:: SUPPLIED DATA
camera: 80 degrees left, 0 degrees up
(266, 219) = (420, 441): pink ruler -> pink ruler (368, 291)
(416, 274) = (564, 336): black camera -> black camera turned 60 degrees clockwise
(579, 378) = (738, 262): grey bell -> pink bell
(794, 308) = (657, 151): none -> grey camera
::::
:: SUPPLIED DATA
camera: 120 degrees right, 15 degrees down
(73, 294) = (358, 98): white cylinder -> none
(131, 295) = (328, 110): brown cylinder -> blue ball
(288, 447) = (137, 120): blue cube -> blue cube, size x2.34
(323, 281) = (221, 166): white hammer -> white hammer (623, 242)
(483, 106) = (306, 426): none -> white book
::::
:: SUPPLIED DATA
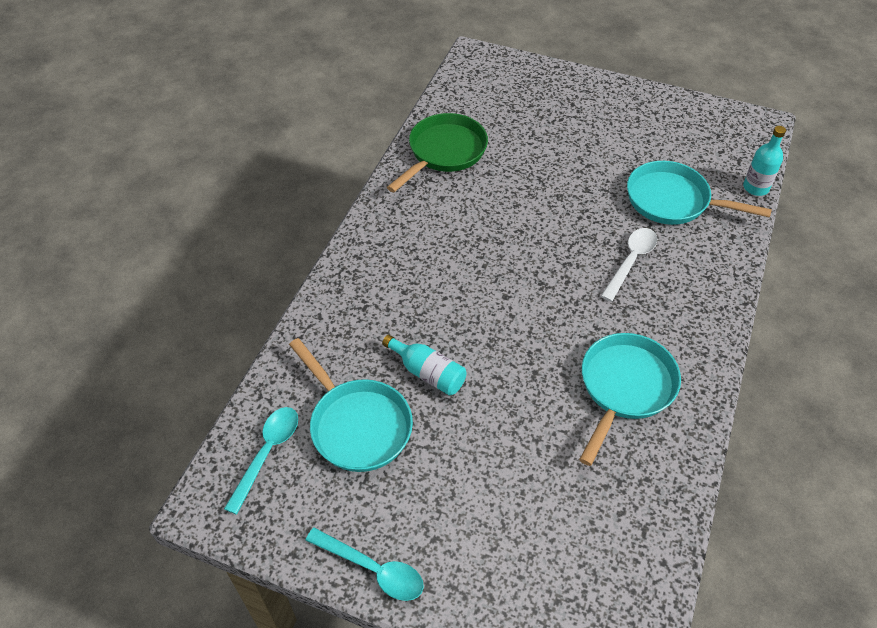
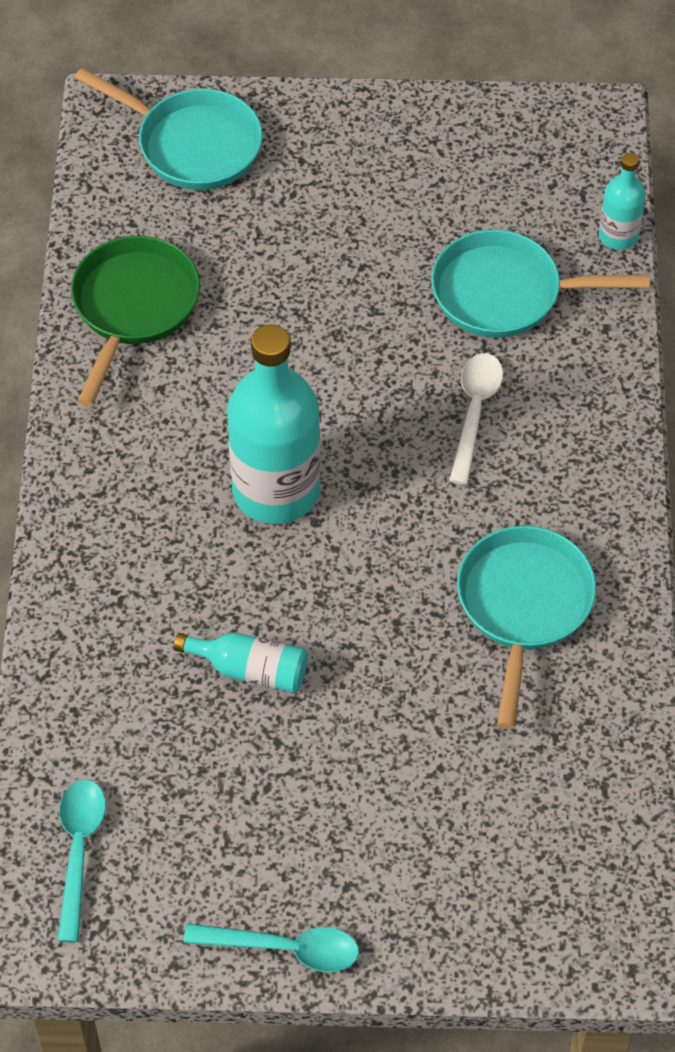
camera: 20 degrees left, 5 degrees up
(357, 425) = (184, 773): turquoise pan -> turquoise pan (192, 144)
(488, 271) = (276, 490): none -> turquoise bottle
::::
Would you retype exactly the lines above, from the line with "(579, 378) = (738, 262): grey" to the line with "(794, 308) = (657, 151): none -> grey camera", with both end lines kept and nothing more?

(579, 378) = (738, 262): grey bell -> pink bell
(794, 308) = (657, 151): none -> grey camera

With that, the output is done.